* Work task
Exactly as written and without the pictures, output the entries below.

BEGIN Record extracts

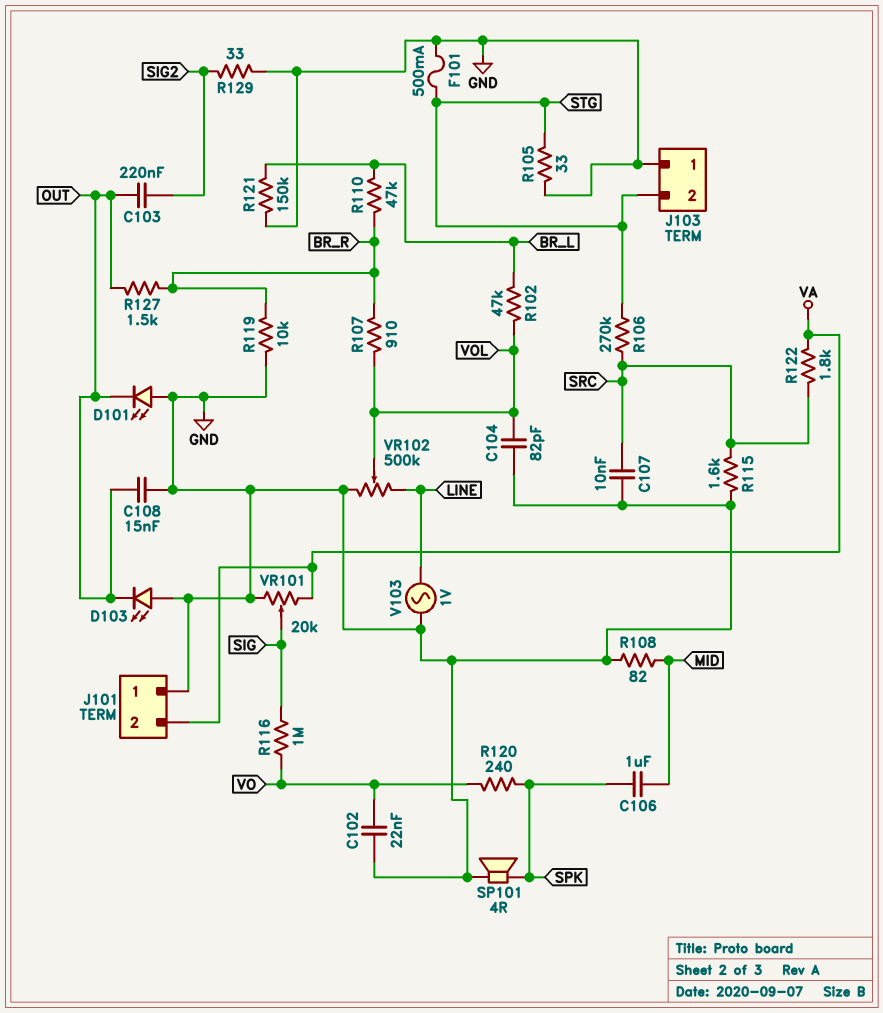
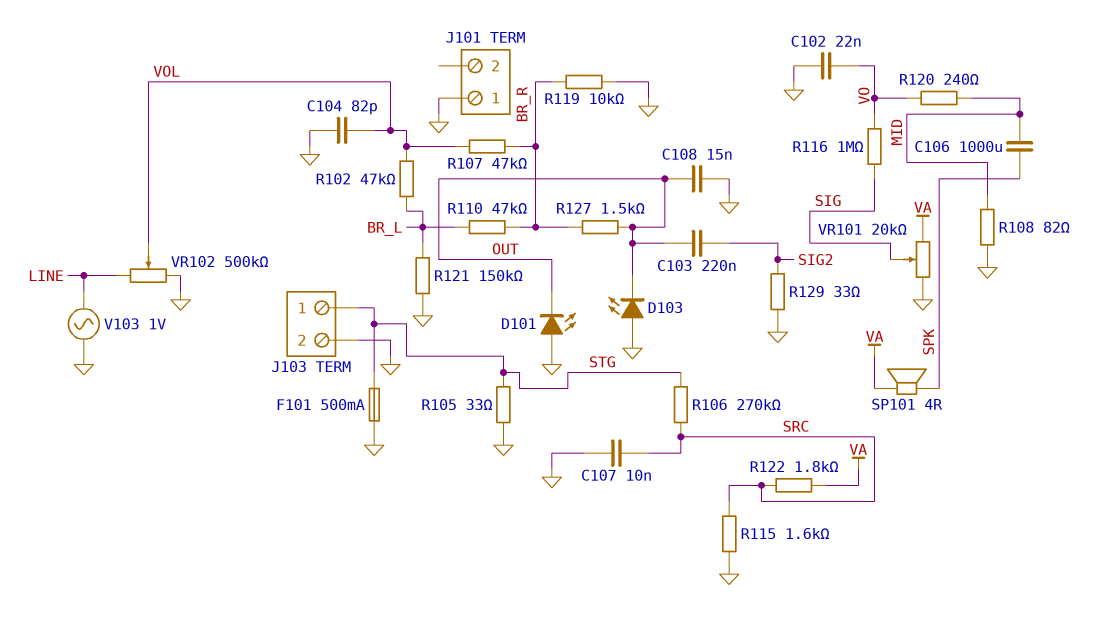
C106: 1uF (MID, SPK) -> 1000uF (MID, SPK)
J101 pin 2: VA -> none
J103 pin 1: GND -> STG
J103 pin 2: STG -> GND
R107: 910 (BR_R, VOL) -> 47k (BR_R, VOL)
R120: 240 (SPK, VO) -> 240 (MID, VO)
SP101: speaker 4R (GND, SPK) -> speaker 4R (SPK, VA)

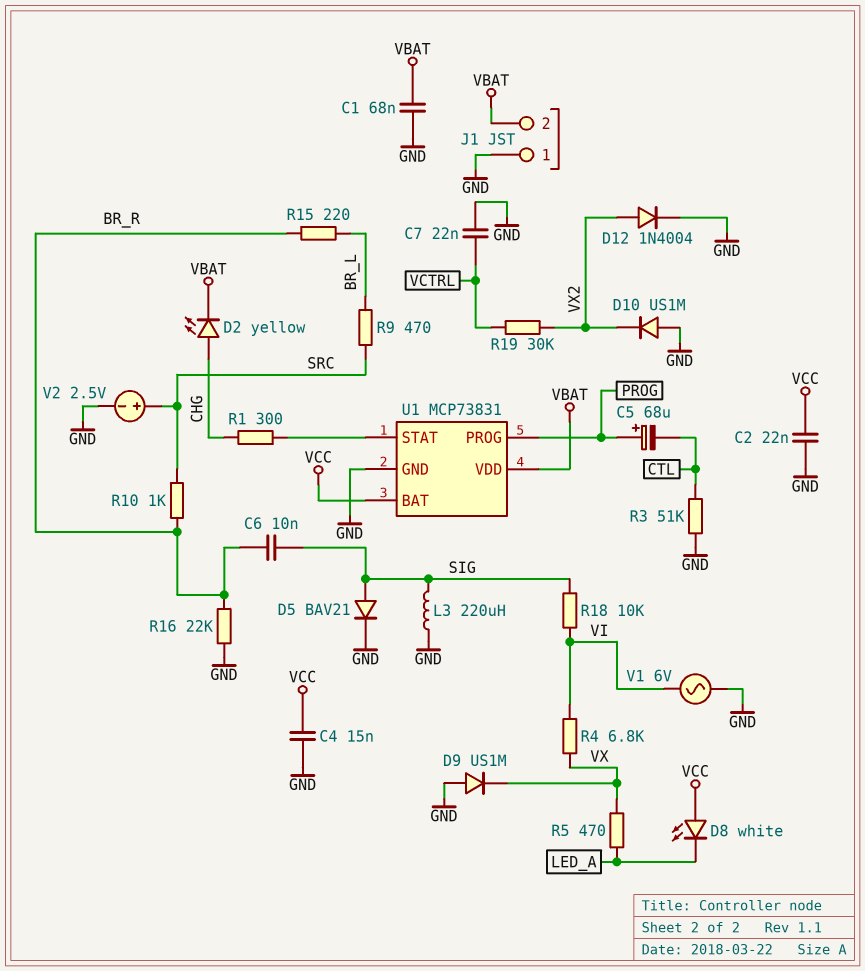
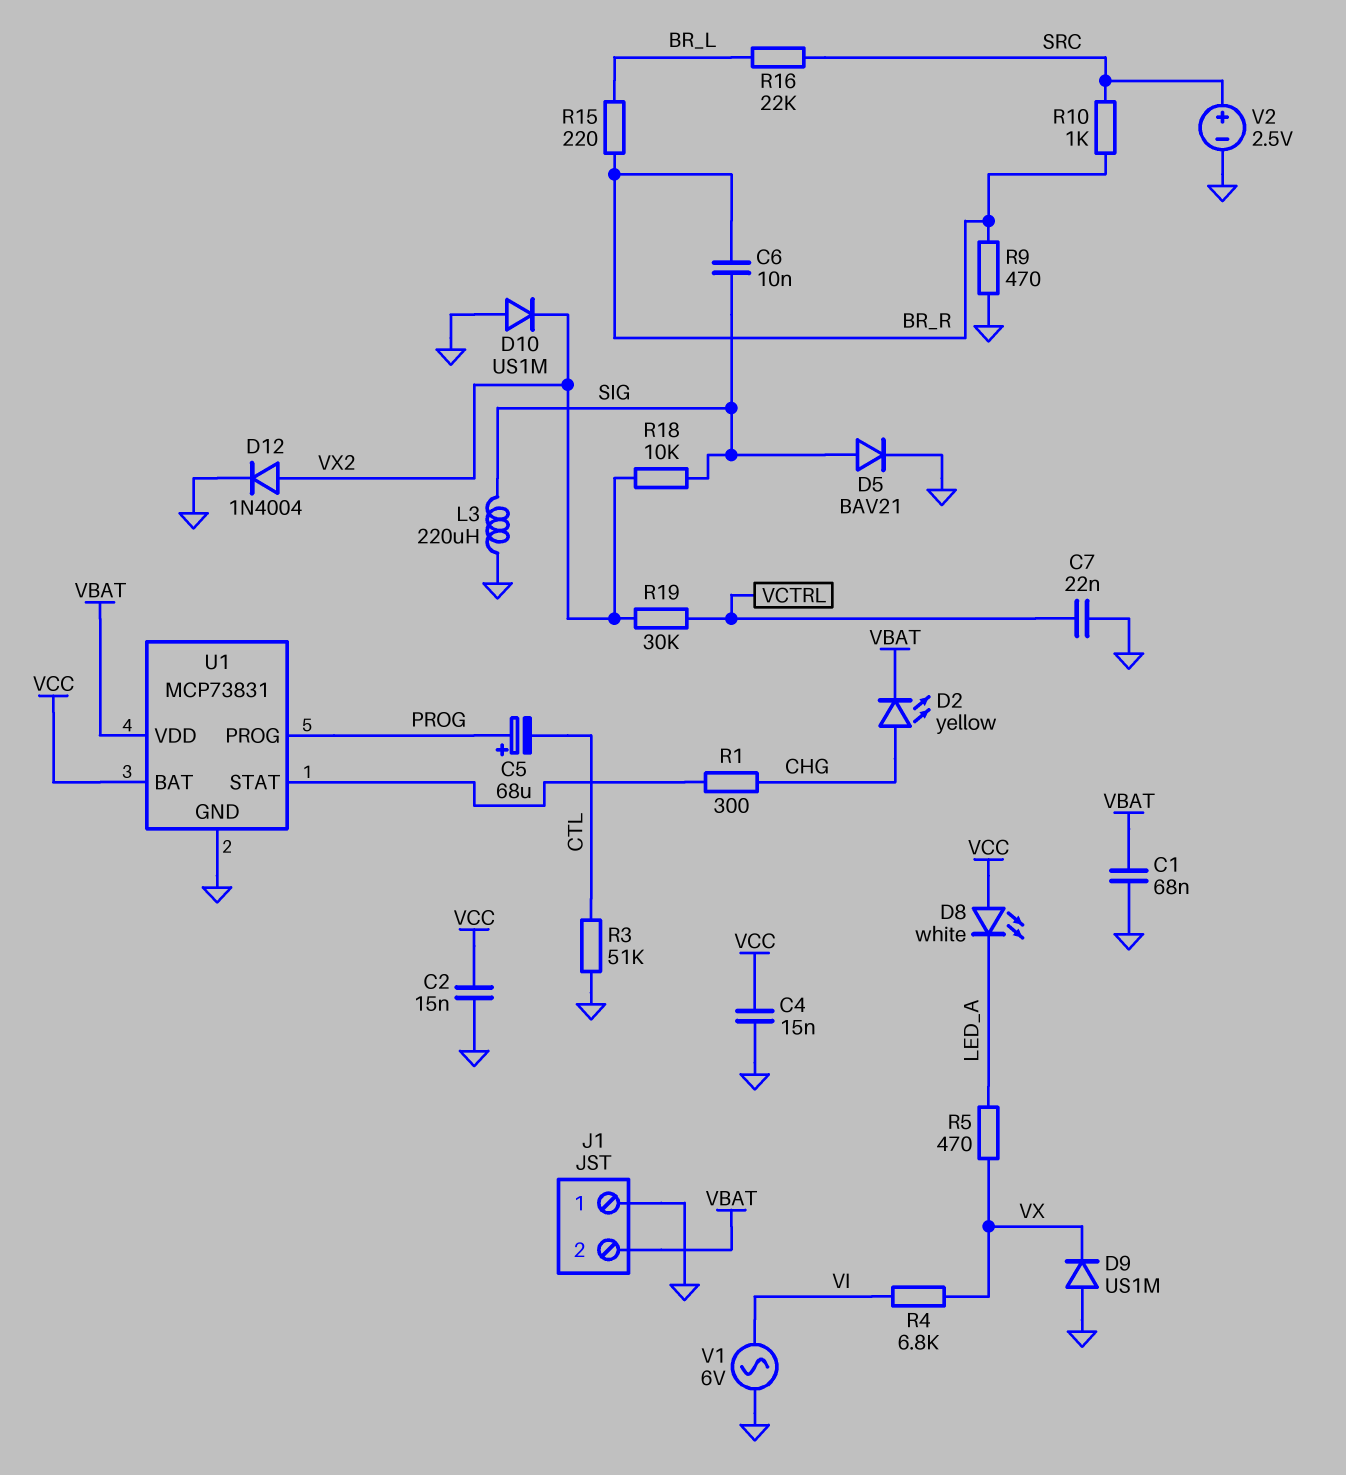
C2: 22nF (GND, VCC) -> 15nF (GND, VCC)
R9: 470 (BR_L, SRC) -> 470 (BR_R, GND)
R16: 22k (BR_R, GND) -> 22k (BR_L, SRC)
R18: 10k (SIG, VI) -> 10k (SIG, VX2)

END Record extracts

* Written solution
C106: 1uF (MID, SPK) -> 1000uF (MID, SPK)
J101 pin 2: VA -> none
J103 pin 1: GND -> STG
J103 pin 2: STG -> GND
R107: 910 (BR_R, VOL) -> 47k (BR_R, VOL)
R120: 240 (SPK, VO) -> 240 (MID, VO)
SP101: speaker 4R (GND, SPK) -> speaker 4R (SPK, VA)

C2: 22nF (GND, VCC) -> 15nF (GND, VCC)
R9: 470 (BR_L, SRC) -> 470 (BR_R, GND)
R16: 22k (BR_R, GND) -> 22k (BR_L, SRC)
R18: 10k (SIG, VI) -> 10k (SIG, VX2)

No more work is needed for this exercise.